▶ _EXERCISE DETAILS_: With the images omitted, return all of the entries exactly as they stand.

▶ _RECORDED INFORMATION_:
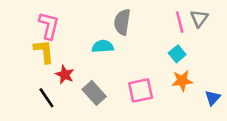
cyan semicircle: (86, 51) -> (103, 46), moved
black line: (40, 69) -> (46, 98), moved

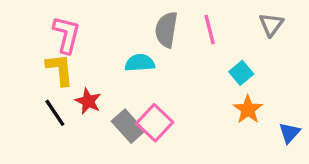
pink line: (180, 22) -> (210, 30), moved
orange star: (182, 81) -> (248, 109), turned -30
pink square: (141, 90) -> (155, 123), moved, turned -35
black line: (46, 98) -> (55, 113), moved

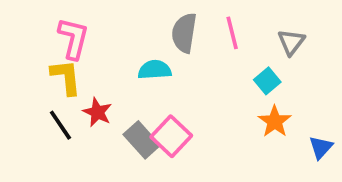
gray triangle: (271, 25) -> (291, 42), moved

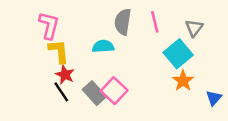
yellow L-shape: (66, 77) -> (59, 51), moved
cyan square: (267, 81) -> (178, 54), size x1.6
black line: (60, 125) -> (61, 92), moved

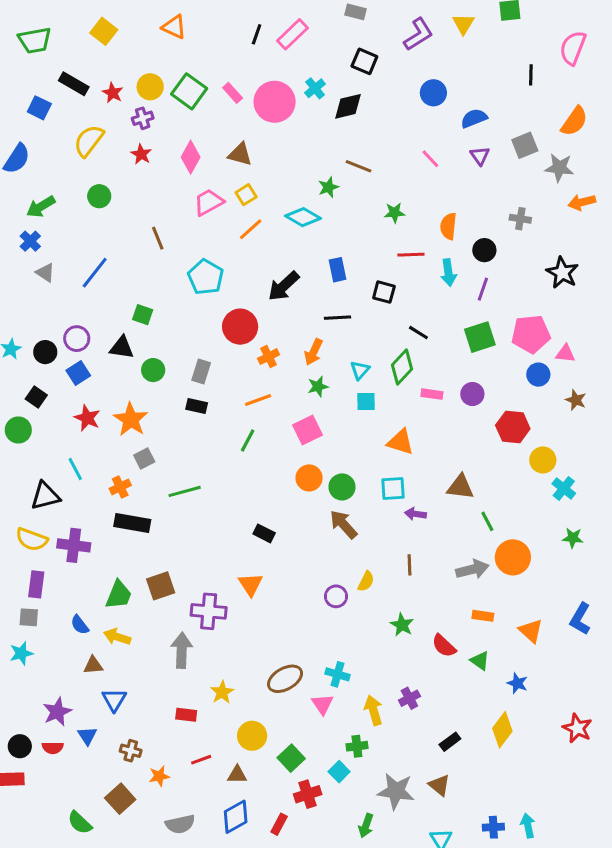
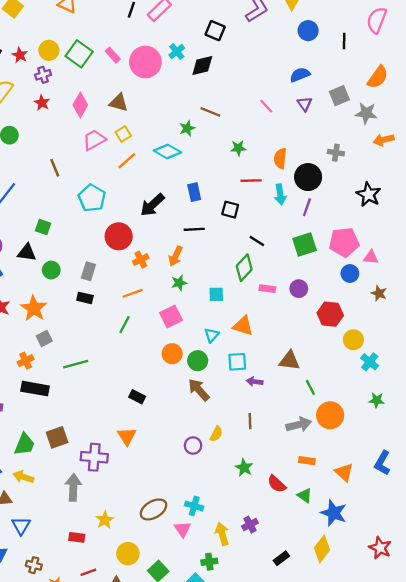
blue circle: (433, 93) -> (308, 31), moved
black circle: (484, 250) -> (308, 177), size x1.5
cyan triangle: (360, 370) -> (212, 335), moved
blue star: (517, 683) -> (334, 513), size x1.6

▶ _YOUR SOLUTION_:
cyan semicircle: (86, 51) -> (103, 46), moved
black line: (40, 69) -> (46, 98), moved

pink line: (180, 22) -> (210, 30), moved
orange star: (182, 81) -> (248, 109), turned -30
pink square: (141, 90) -> (155, 123), moved, turned -35
black line: (46, 98) -> (55, 113), moved

gray triangle: (271, 25) -> (291, 42), moved

yellow L-shape: (66, 77) -> (59, 51), moved
cyan square: (267, 81) -> (178, 54), size x1.6
black line: (60, 125) -> (61, 92), moved

blue circle: (433, 93) -> (308, 31), moved
black circle: (484, 250) -> (308, 177), size x1.5
cyan triangle: (360, 370) -> (212, 335), moved
blue star: (517, 683) -> (334, 513), size x1.6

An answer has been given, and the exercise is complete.